→ Brief
Show each line from the listing that includes the word "lemon".

→ Dataset content
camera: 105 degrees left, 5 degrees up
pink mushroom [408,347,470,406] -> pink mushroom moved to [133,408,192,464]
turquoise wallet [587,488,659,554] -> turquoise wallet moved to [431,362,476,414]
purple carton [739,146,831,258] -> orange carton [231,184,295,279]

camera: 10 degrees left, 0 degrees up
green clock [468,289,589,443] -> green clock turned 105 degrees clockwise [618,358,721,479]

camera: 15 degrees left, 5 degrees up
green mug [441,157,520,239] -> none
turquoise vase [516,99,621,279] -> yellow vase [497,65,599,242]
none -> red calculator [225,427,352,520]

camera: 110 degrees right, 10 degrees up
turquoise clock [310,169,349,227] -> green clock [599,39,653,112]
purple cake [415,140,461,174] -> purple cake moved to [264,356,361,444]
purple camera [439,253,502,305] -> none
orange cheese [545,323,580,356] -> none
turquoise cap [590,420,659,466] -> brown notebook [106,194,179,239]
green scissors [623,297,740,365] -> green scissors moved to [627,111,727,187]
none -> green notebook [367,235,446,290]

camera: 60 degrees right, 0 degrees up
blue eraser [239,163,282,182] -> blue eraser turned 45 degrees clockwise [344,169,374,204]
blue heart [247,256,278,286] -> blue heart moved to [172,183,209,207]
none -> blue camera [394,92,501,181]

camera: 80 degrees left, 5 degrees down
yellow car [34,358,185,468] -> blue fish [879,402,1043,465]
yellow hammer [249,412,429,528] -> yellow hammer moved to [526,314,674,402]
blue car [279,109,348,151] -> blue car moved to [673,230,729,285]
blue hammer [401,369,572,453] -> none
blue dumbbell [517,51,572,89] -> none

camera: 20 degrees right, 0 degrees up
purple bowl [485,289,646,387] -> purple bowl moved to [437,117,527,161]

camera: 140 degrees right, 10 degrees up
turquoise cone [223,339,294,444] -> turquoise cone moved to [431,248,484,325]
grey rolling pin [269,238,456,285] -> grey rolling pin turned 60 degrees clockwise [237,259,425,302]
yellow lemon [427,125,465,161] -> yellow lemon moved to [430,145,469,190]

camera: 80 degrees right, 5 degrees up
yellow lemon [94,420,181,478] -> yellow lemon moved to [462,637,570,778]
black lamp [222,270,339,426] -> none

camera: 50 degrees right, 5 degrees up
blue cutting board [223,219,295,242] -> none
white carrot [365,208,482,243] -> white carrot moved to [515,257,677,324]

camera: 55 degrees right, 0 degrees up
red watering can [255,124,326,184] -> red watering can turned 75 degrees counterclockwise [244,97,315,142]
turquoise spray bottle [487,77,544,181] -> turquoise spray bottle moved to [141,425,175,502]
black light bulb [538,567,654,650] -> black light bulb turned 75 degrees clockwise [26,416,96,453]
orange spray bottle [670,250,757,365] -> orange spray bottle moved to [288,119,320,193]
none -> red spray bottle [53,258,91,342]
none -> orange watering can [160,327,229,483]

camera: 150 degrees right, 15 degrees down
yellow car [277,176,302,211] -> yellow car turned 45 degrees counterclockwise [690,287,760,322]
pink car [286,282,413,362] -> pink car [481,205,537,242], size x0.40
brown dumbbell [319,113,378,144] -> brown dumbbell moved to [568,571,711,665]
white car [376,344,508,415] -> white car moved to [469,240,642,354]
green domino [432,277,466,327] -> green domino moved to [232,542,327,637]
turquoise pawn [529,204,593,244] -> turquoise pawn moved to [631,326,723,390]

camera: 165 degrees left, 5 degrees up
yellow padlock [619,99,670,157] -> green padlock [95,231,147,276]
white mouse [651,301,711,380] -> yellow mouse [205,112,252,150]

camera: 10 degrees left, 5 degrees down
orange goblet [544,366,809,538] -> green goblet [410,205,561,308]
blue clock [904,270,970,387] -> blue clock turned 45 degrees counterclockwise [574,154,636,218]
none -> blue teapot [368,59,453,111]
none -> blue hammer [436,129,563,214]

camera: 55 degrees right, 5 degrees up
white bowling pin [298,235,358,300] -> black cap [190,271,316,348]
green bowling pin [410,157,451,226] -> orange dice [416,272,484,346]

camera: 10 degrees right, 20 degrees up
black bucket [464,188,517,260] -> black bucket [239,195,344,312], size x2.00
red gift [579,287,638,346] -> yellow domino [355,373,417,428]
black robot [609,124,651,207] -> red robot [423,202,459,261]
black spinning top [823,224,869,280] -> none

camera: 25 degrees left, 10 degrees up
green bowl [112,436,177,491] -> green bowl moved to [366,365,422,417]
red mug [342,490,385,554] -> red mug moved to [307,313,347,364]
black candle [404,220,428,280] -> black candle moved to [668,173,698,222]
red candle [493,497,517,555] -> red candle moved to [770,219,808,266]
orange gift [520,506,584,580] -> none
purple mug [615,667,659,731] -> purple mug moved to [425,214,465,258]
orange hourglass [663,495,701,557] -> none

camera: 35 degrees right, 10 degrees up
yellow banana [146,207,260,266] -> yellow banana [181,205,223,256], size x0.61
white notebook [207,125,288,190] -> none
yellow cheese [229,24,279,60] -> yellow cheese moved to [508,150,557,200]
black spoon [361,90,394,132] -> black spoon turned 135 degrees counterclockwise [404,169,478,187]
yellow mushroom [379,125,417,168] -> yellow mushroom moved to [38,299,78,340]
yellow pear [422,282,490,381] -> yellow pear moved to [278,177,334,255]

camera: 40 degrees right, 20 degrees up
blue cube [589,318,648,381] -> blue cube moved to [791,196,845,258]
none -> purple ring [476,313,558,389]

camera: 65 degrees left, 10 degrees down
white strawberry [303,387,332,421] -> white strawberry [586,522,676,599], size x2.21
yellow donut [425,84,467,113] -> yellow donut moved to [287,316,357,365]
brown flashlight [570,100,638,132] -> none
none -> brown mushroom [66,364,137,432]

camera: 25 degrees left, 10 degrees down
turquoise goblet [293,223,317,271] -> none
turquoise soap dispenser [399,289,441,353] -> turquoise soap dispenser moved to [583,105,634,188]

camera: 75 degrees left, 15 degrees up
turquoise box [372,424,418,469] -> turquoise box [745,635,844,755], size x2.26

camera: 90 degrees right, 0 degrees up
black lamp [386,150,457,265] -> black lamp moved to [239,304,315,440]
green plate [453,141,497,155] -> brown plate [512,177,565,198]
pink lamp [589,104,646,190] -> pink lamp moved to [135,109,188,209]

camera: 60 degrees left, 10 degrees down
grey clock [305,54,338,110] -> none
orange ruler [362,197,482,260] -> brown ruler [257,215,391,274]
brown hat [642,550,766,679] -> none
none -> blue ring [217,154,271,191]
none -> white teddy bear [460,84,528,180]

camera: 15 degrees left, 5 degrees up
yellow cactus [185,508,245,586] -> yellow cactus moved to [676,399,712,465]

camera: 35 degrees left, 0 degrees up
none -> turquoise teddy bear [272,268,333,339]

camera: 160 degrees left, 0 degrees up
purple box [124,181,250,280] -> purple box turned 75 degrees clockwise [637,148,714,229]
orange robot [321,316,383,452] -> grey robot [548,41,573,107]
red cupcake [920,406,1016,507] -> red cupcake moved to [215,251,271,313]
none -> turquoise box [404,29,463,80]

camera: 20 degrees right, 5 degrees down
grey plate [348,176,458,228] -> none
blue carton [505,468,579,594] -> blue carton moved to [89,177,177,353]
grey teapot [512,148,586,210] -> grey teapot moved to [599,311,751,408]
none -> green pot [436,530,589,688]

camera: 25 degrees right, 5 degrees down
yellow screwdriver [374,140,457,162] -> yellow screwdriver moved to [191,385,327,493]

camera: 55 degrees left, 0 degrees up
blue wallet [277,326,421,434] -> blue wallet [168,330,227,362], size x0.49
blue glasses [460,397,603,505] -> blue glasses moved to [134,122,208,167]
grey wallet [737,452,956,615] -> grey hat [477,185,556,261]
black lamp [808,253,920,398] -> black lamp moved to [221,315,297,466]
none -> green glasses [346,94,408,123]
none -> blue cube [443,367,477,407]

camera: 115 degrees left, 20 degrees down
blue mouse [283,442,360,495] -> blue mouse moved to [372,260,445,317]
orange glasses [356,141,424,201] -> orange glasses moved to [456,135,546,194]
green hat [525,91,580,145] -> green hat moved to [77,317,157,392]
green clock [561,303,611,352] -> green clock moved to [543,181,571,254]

→ Solution
yellow lemon [427,125,465,161] -> yellow lemon moved to [430,145,469,190]
yellow lemon [94,420,181,478] -> yellow lemon moved to [462,637,570,778]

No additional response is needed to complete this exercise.